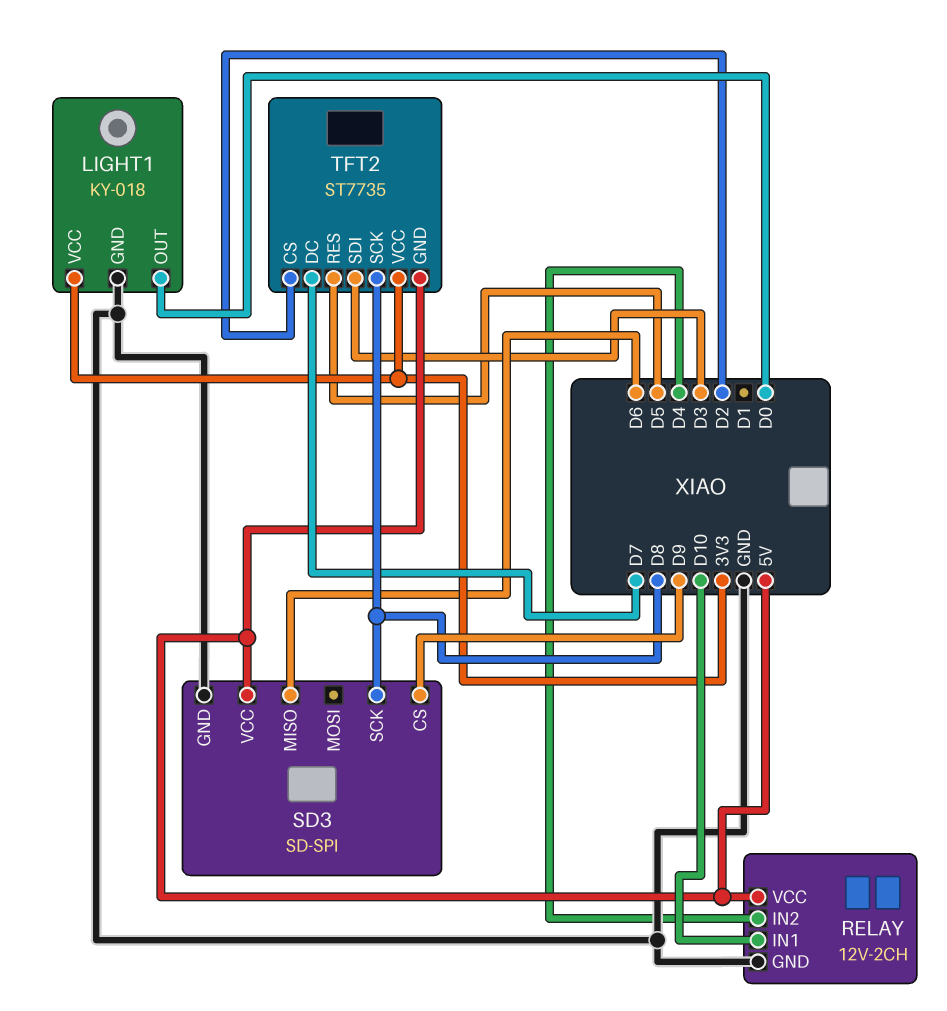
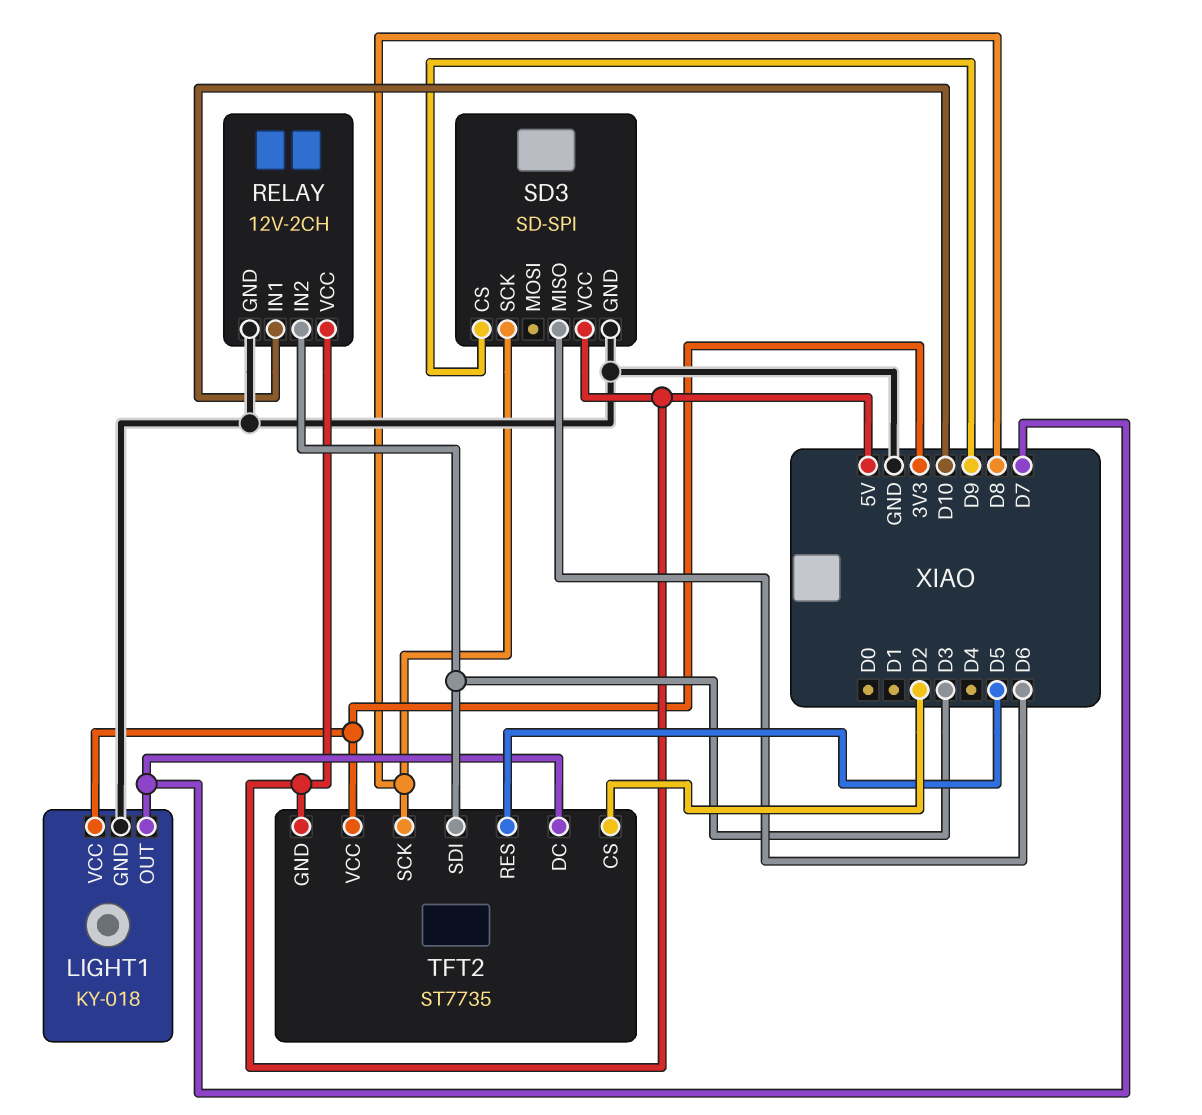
LIGHT1 pin OUT: D0 -> D7
RELAY pin IN2: D4 -> D3

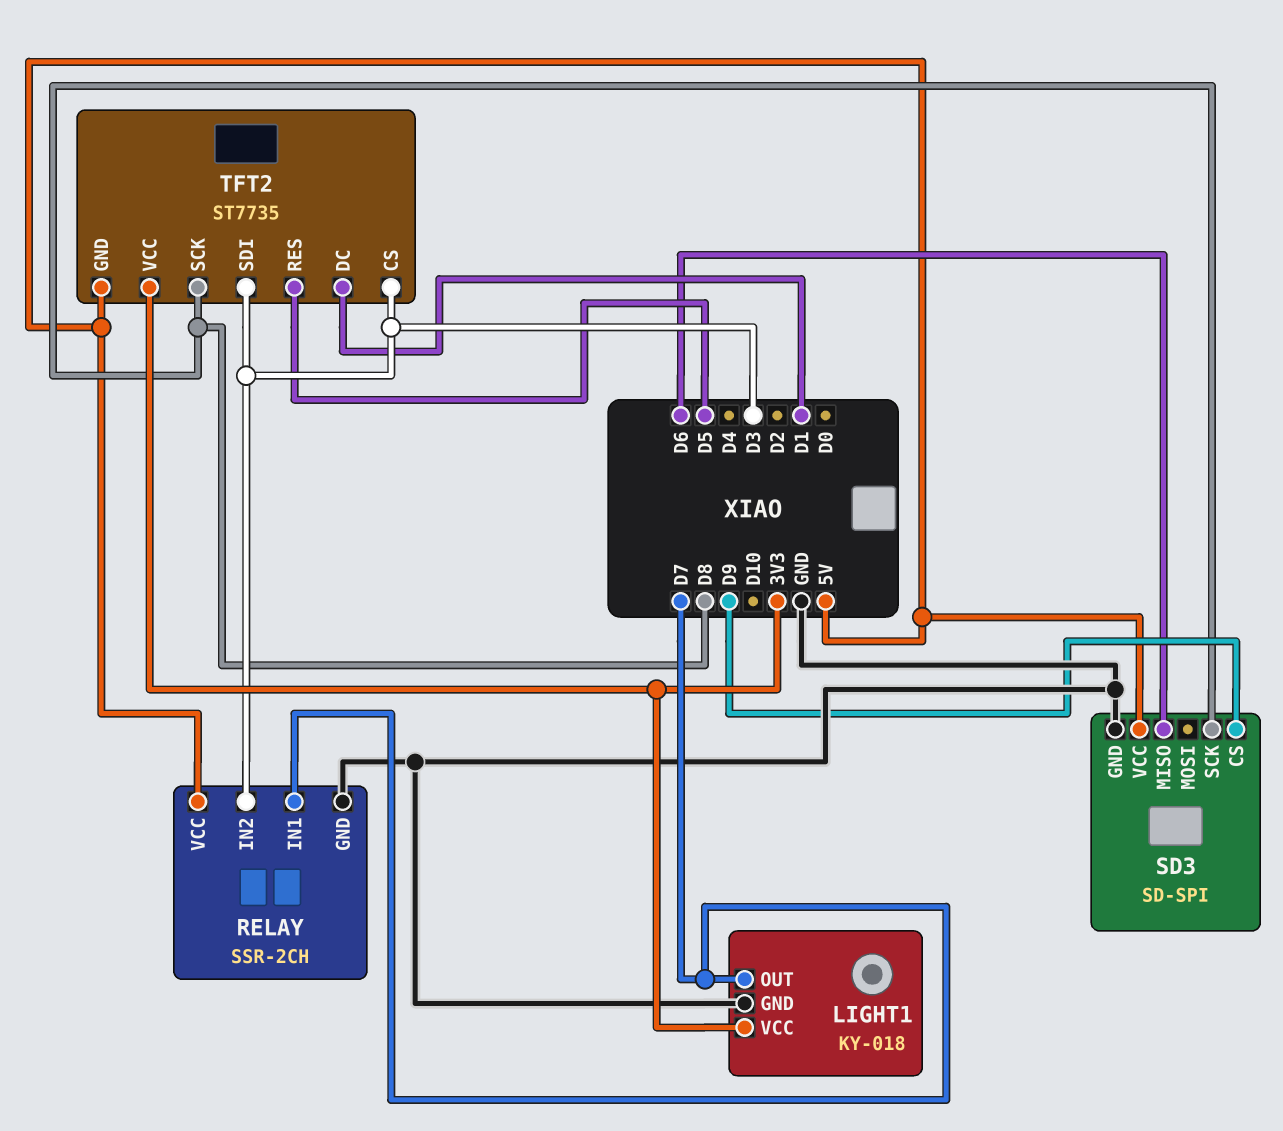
RELAY: 12V-2CH -> SSR-2CH
RELAY pin IN1: D10 -> D7
TFT2 pin CS: D2 -> D3
TFT2 pin DC: D7 -> D1

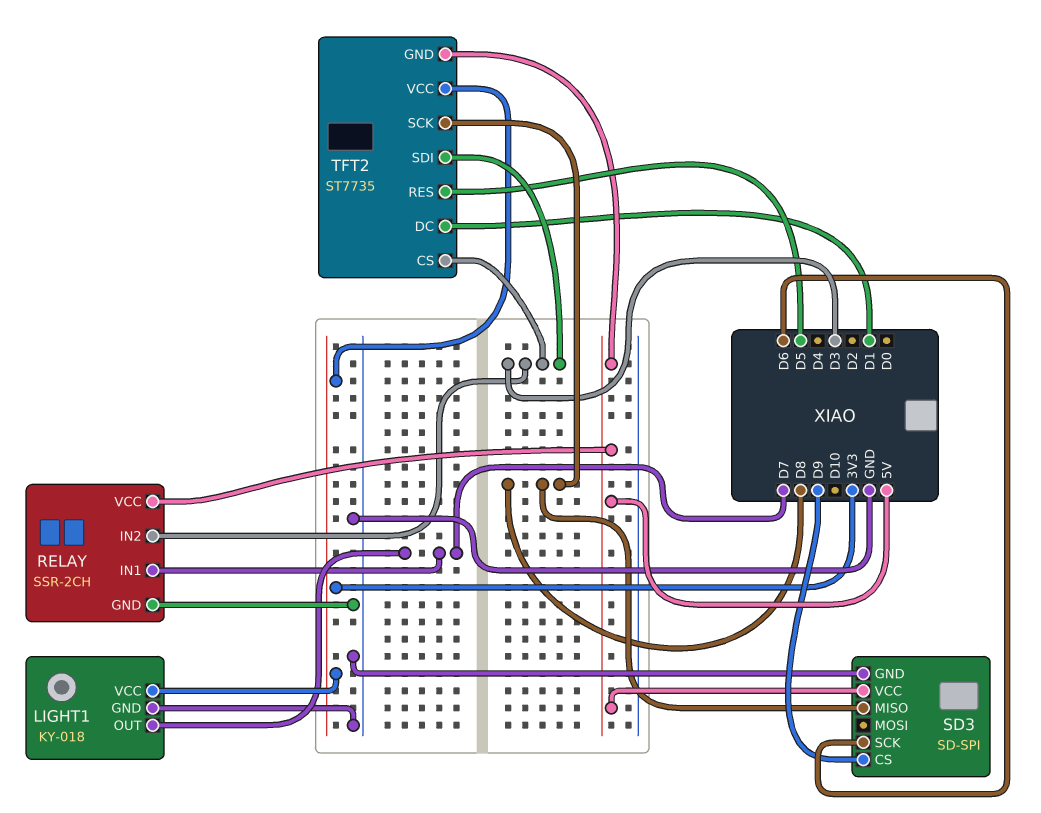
SD3 pin MISO: D6 -> D8
SD3 pin SCK: D8 -> D6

REQUIRED ACTION »
Give back, word for word, the lines from the one with "TFT2 pin CS: D2 -> D3" to the end of the records above, and no pictures.

OUTPUT BELOW »
TFT2 pin CS: D2 -> D3
TFT2 pin DC: D7 -> D1

SD3 pin MISO: D6 -> D8
SD3 pin SCK: D8 -> D6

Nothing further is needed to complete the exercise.